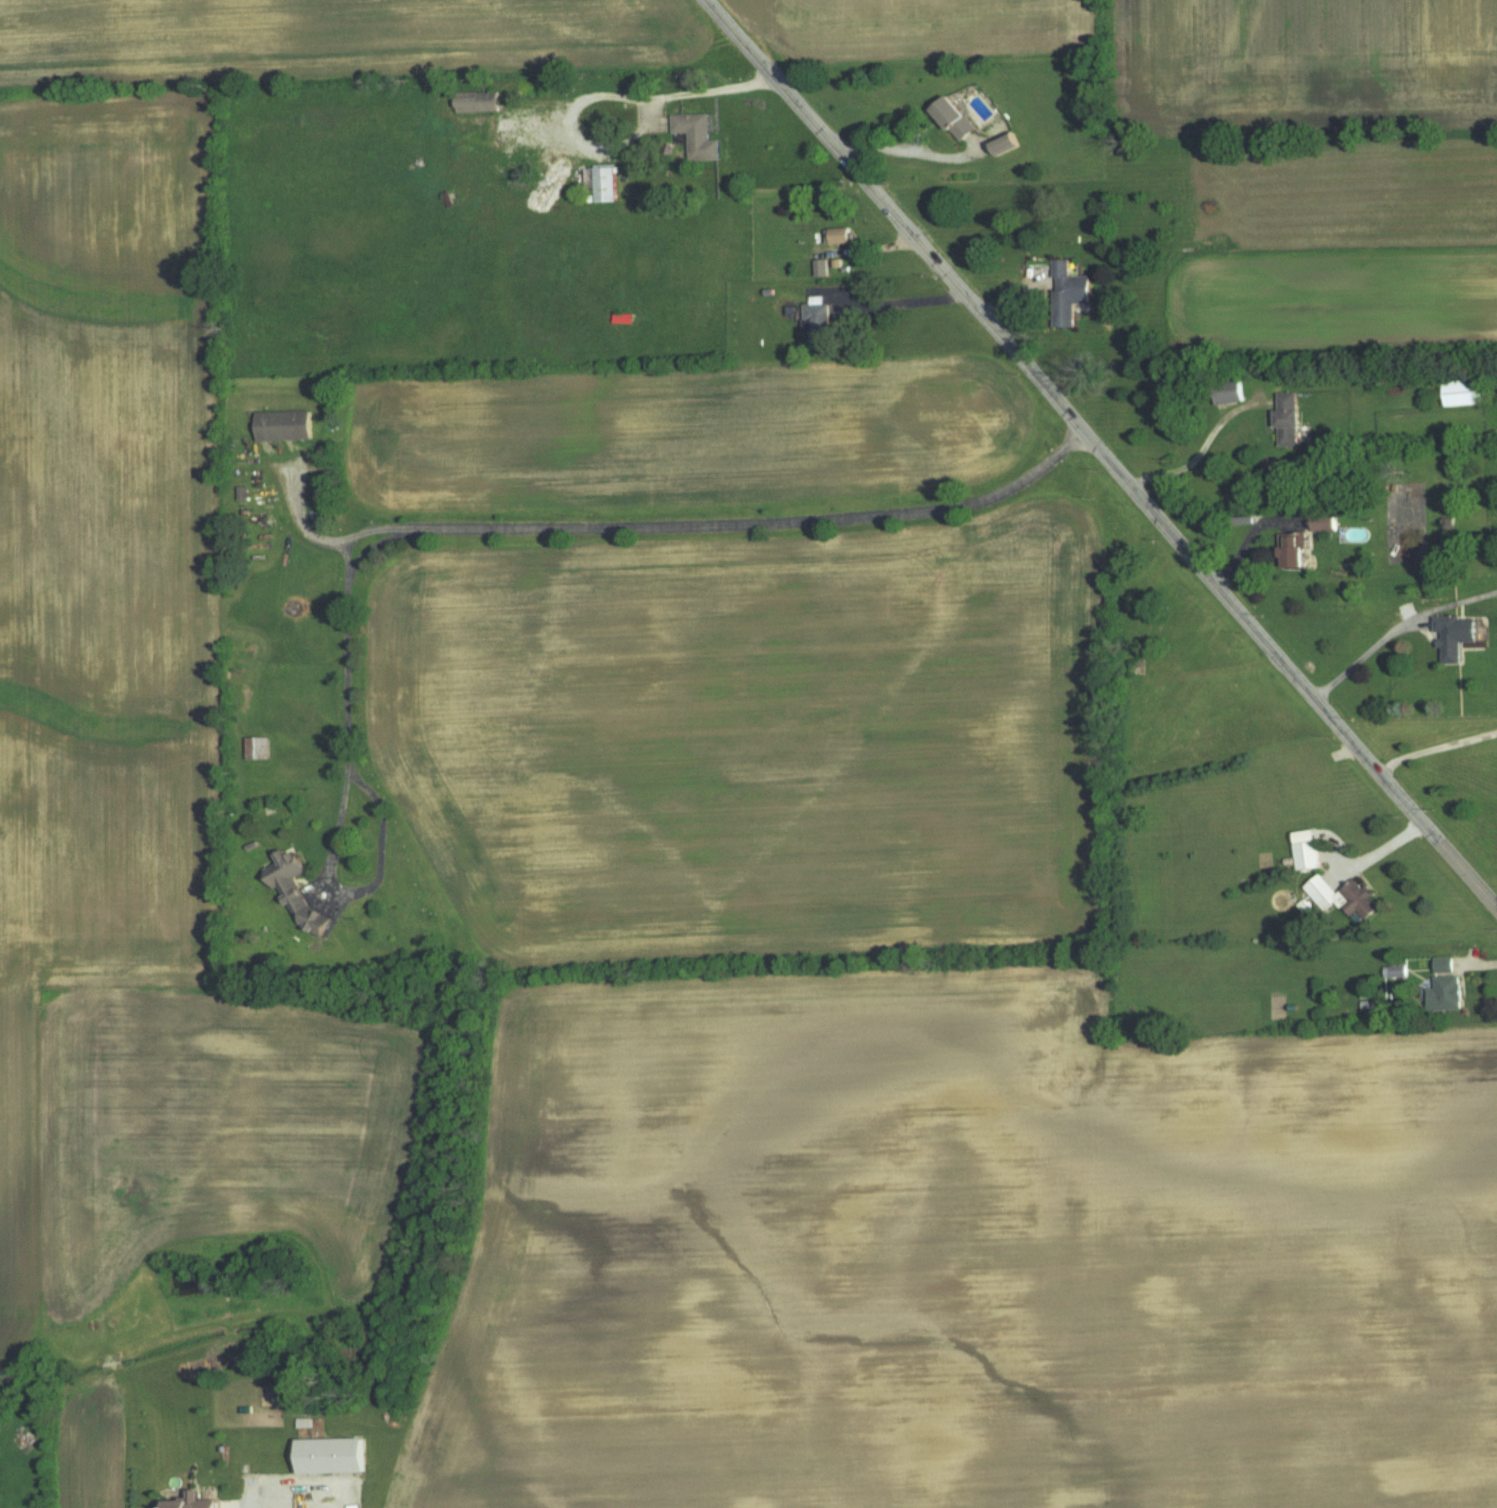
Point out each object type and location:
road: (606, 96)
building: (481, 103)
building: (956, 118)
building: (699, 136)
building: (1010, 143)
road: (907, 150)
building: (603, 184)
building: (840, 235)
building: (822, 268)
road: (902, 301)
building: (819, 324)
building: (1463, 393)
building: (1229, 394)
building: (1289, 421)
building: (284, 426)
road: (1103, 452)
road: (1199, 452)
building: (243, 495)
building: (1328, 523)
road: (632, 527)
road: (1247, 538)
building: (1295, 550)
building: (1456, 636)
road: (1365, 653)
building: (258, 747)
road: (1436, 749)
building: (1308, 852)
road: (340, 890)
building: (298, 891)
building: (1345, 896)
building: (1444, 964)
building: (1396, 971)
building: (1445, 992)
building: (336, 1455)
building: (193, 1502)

- **ABOUT THIS TASK**
Write the records out once more, exactly as they appear, with no pictures.

- **RESULT OF THIS EXERCISE**
Point out each object type and location:
road: (606, 96)
building: (481, 103)
building: (956, 118)
building: (699, 136)
building: (1010, 143)
road: (907, 150)
building: (603, 184)
building: (840, 235)
building: (822, 268)
road: (902, 301)
building: (819, 324)
building: (1463, 393)
building: (1229, 394)
building: (1289, 421)
building: (284, 426)
road: (1103, 452)
road: (1199, 452)
building: (243, 495)
building: (1328, 523)
road: (632, 527)
road: (1247, 538)
building: (1295, 550)
building: (1456, 636)
road: (1365, 653)
building: (258, 747)
road: (1436, 749)
building: (1308, 852)
road: (340, 890)
building: (298, 891)
building: (1345, 896)
building: (1444, 964)
building: (1396, 971)
building: (1445, 992)
building: (336, 1455)
building: (193, 1502)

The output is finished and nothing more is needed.